## Dataset entries

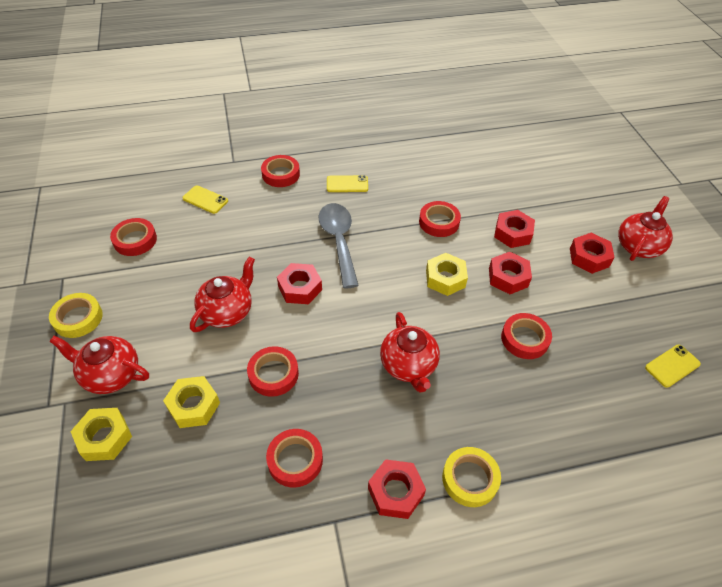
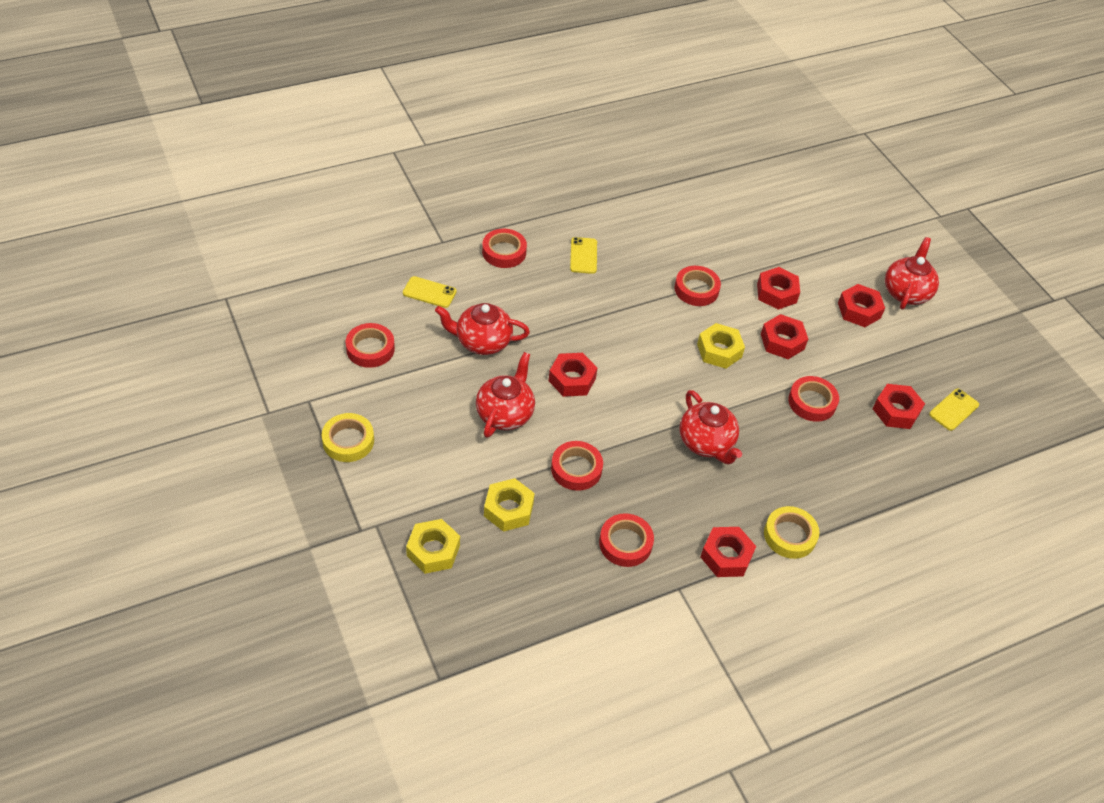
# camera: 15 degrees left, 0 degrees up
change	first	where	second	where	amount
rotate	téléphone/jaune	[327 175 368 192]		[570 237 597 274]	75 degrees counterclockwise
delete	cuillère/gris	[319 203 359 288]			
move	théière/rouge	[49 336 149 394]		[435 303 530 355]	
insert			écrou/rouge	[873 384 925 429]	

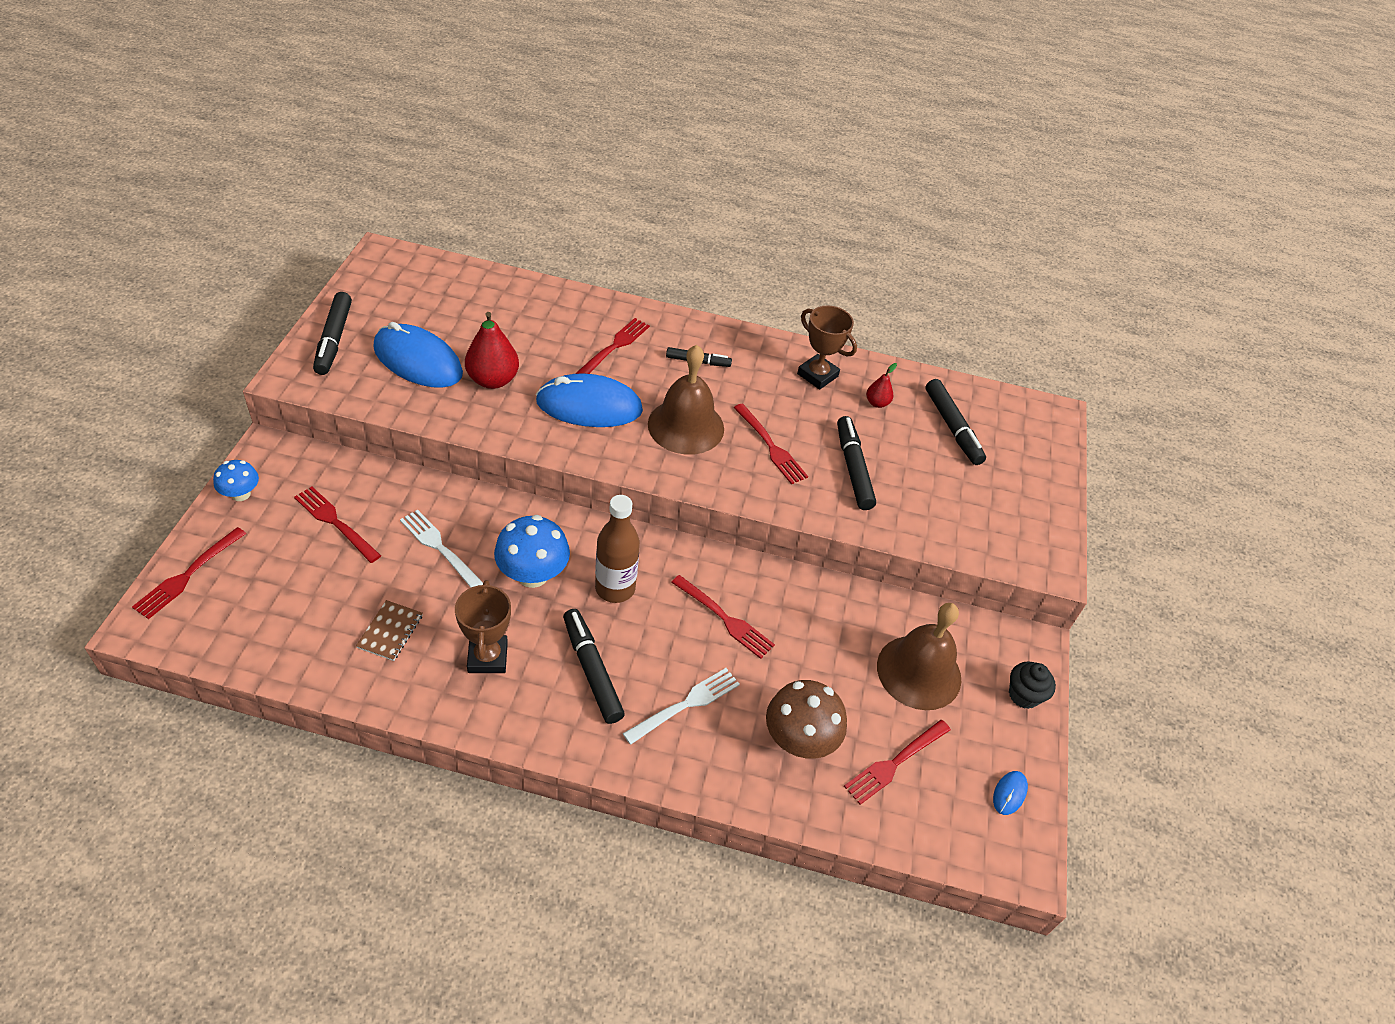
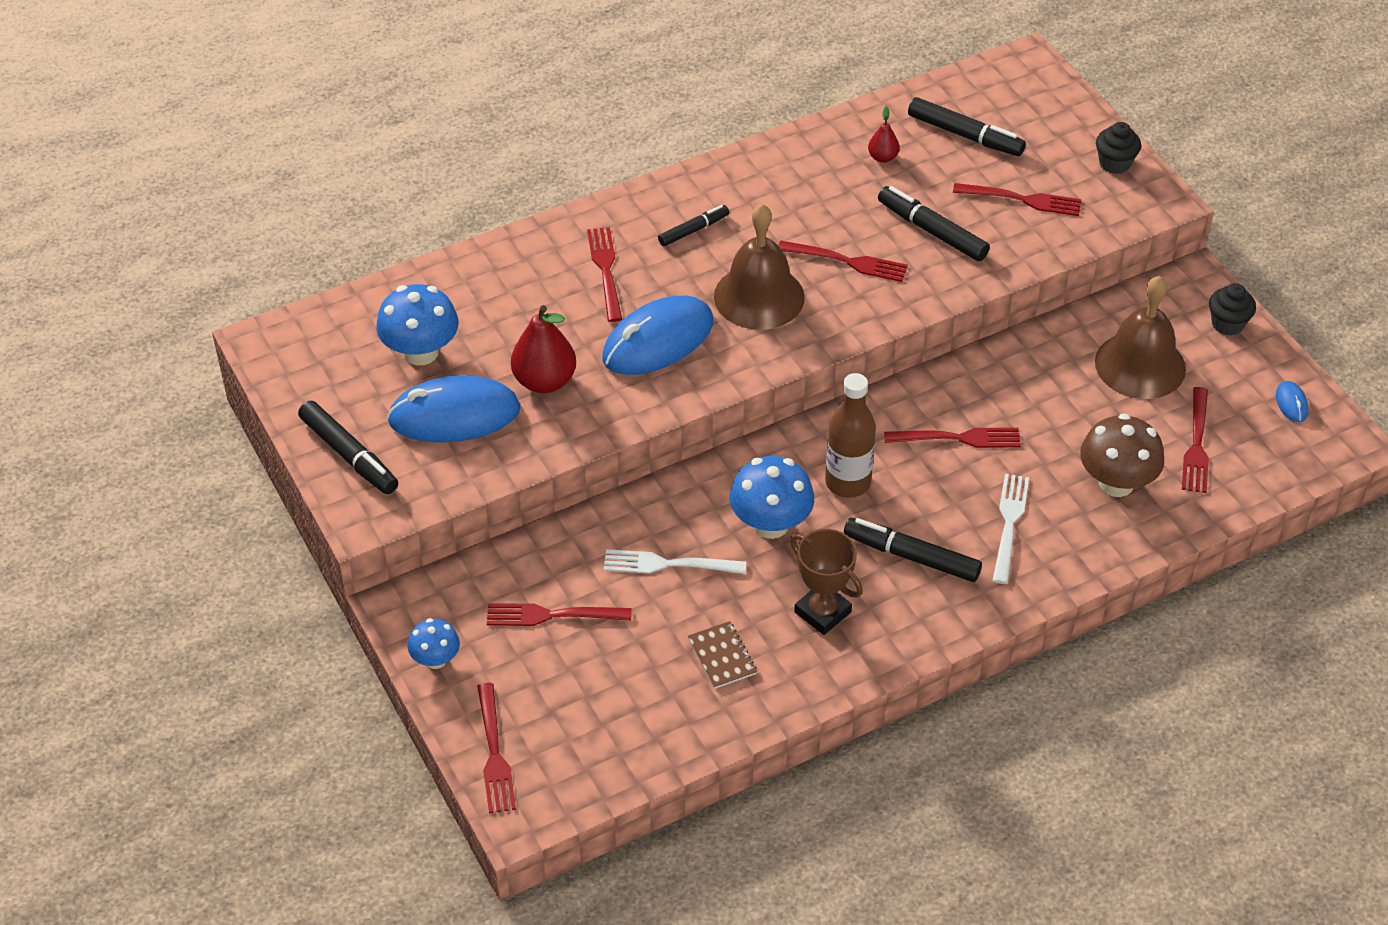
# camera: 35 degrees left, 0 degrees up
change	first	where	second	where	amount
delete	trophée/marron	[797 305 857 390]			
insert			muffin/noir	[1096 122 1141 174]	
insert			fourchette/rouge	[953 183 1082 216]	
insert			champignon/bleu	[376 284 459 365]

## Work to complete
Reproduce the records in full and leave the images behind.

## Answer space
# camera: 15 degrees left, 0 degrees up
change	first	where	second	where	amount
rotate	téléphone/jaune	[327 175 368 192]		[570 237 597 274]	75 degrees counterclockwise
delete	cuillère/gris	[319 203 359 288]			
move	théière/rouge	[49 336 149 394]		[435 303 530 355]	
insert			écrou/rouge	[873 384 925 429]	

# camera: 35 degrees left, 0 degrees up
change	first	where	second	where	amount
delete	trophée/marron	[797 305 857 390]			
insert			muffin/noir	[1096 122 1141 174]	
insert			fourchette/rouge	[953 183 1082 216]	
insert			champignon/bleu	[376 284 459 365]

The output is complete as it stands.